Version difference data
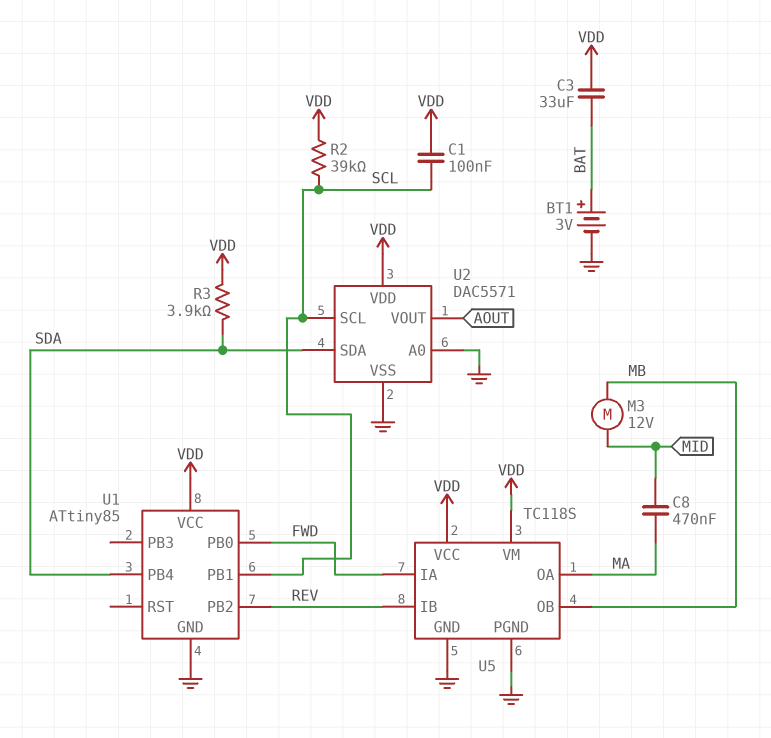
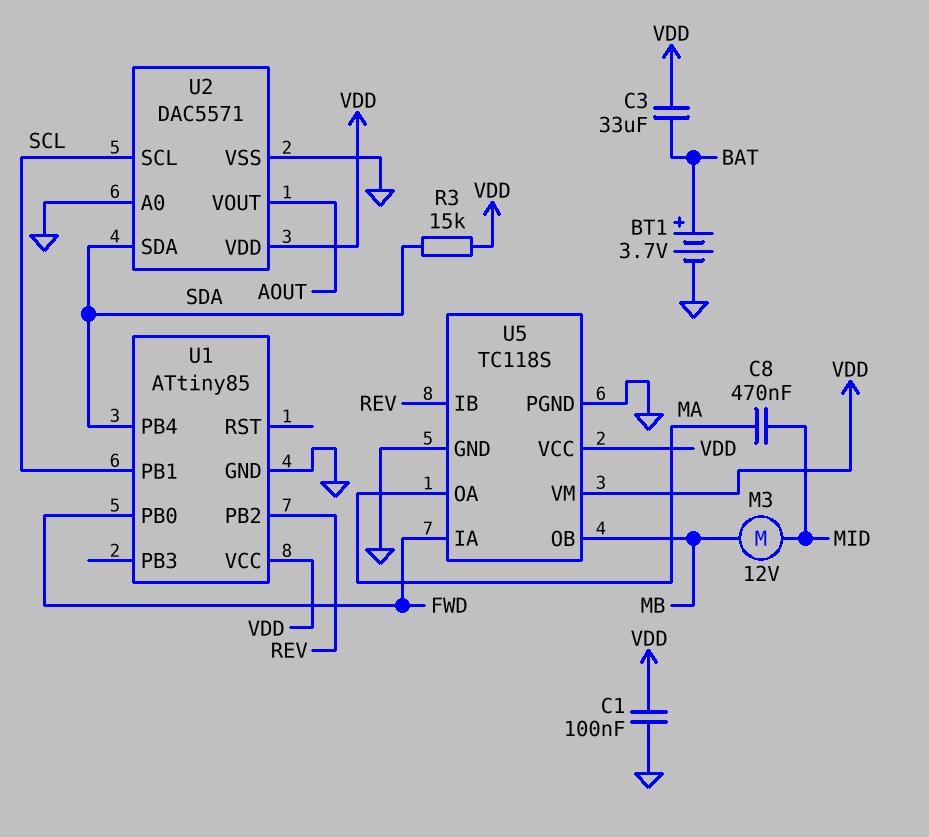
BT1: 3V (plus BAT, minus GND) -> 3.7V (plus BAT, minus GND)
C1: 100nF (SCL, VDD) -> 100nF (GND, VDD)
R2: 39k (SCL, VDD) -> none
R3: 3.9k (SDA, VDD) -> 15k (SDA, VDD)

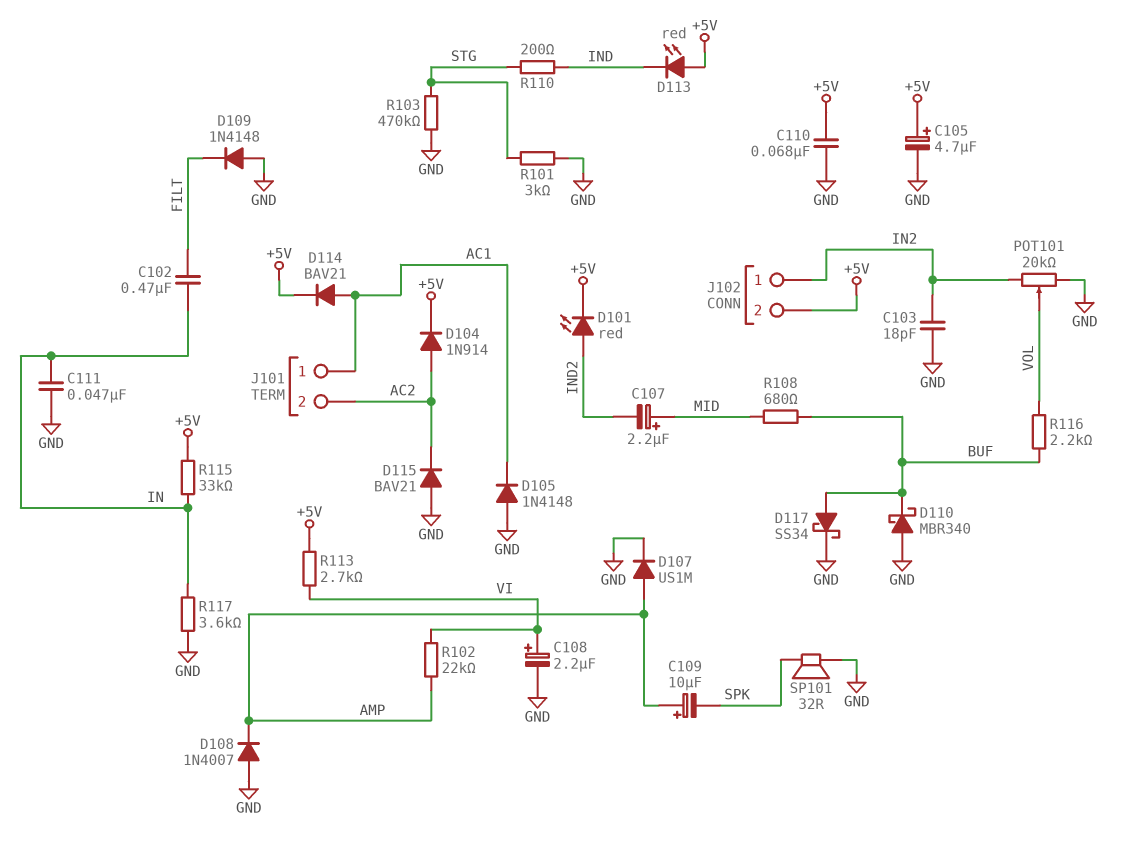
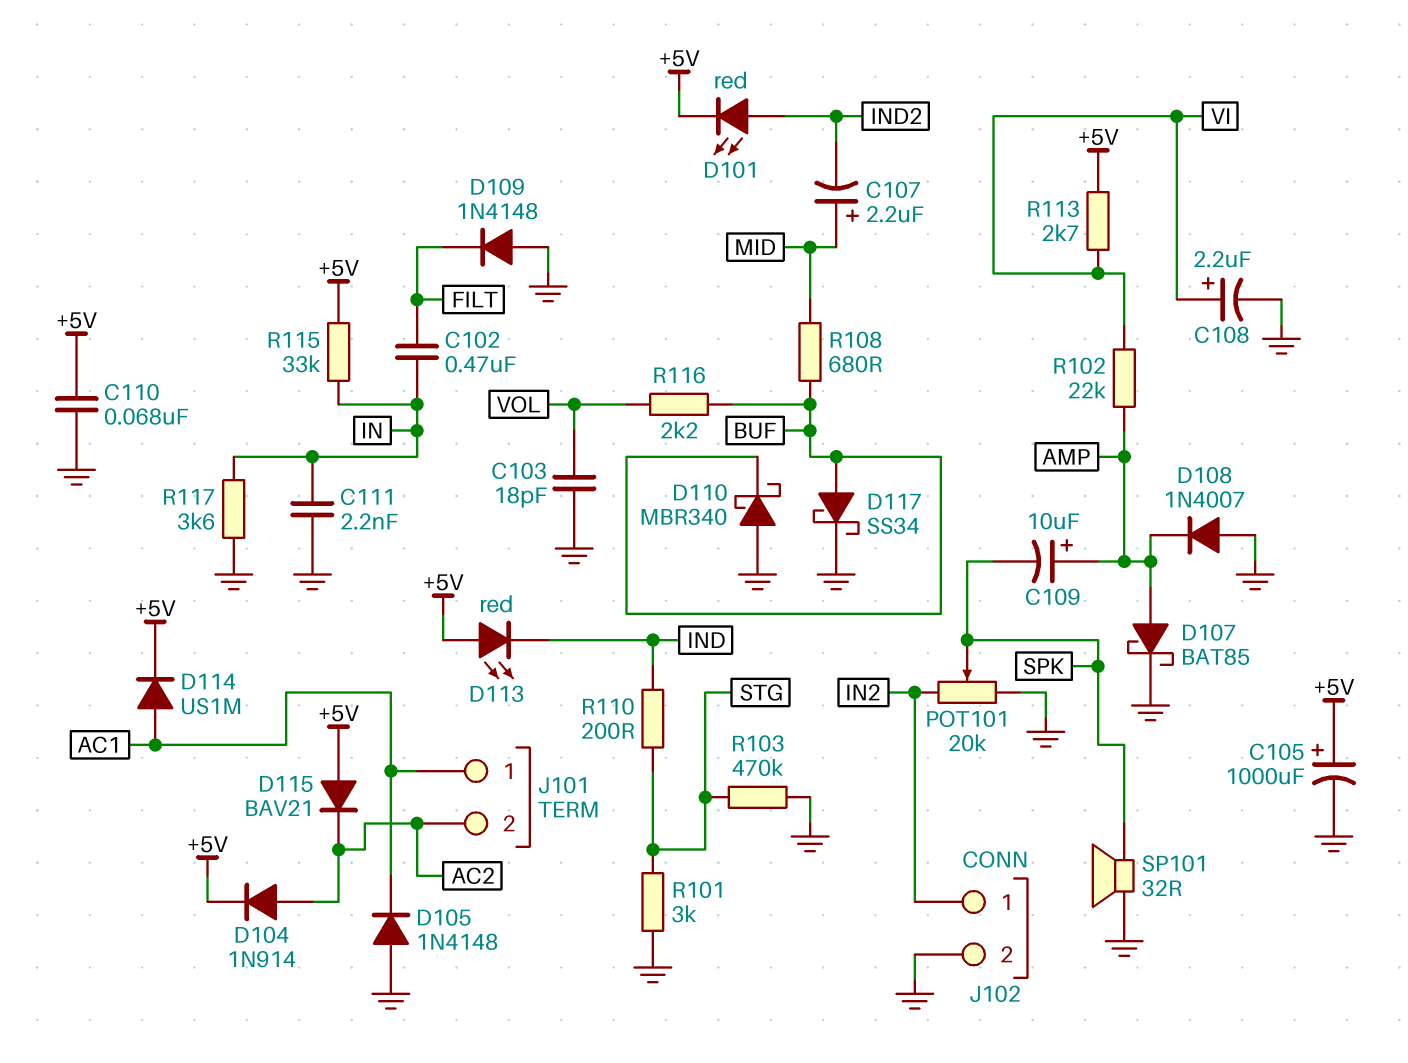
C103: 18pF (GND, IN2) -> 18pF (GND, VOL)
C105: 4.7uF (plus +5V, minus GND) -> 1000uF (plus +5V, minus GND)
C111: 47nF (GND, IN) -> 2.2nF (GND, IN)
D107: diode US1M (A AMP, K GND) -> schottky BAT85 (A AMP, K GND)
D114: diode BAV21 (A AC1, K +5V) -> diode US1M (A AC1, K +5V)
D115: diode BAV21 (A GND, K AC2) -> diode BAV21 (A +5V, K AC2)
J102 pin 2: +5V -> GND
POT101: 20k (GND, IN2, wiper VOL) -> 20k (GND, IN2, wiper SPK)

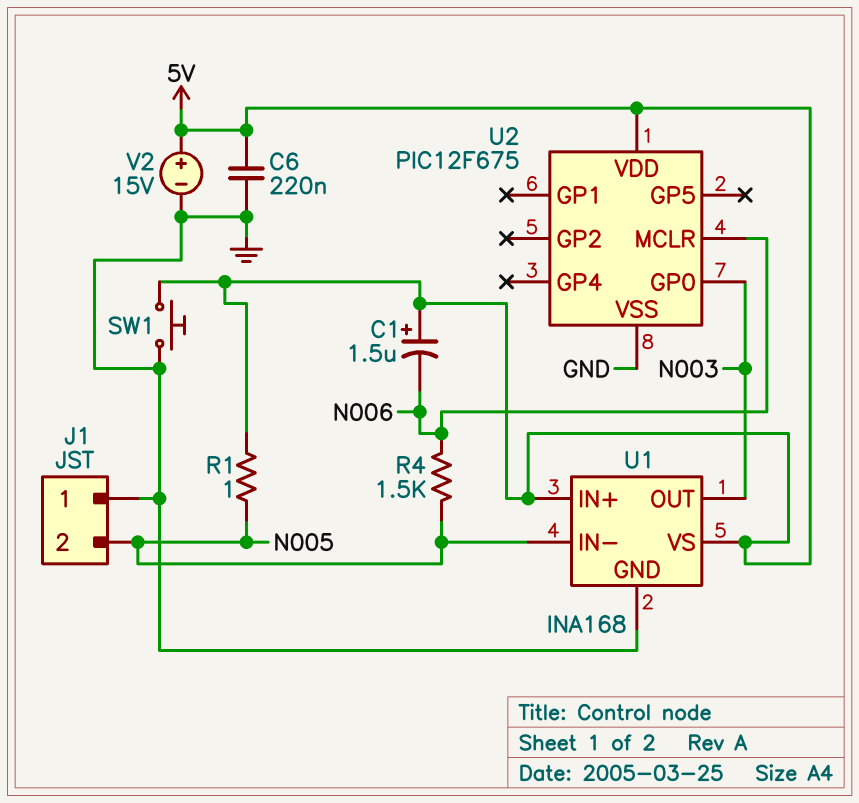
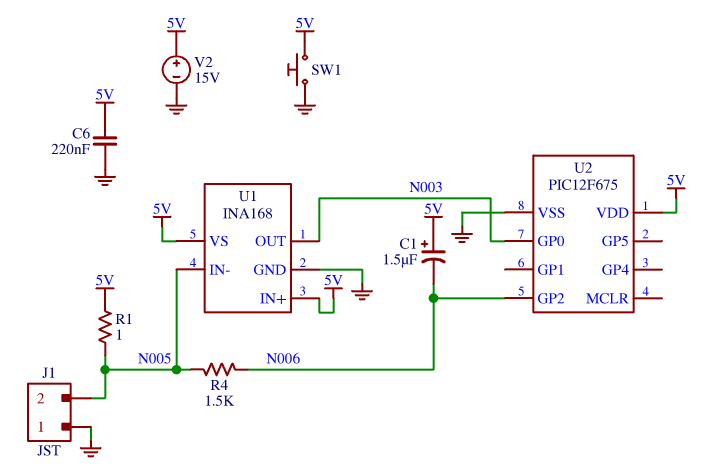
U2 pin GP2: none -> N006
U2 pin MCLR: N006 -> none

## Task to carry out
Please output only the lines running from the one that holds "D115: diode BAV21" through the last line of the entries, both ends included, without any images.

## Solution to this exercise
D115: diode BAV21 (A GND, K AC2) -> diode BAV21 (A +5V, K AC2)
J102 pin 2: +5V -> GND
POT101: 20k (GND, IN2, wiper VOL) -> 20k (GND, IN2, wiper SPK)

U2 pin GP2: none -> N006
U2 pin MCLR: N006 -> none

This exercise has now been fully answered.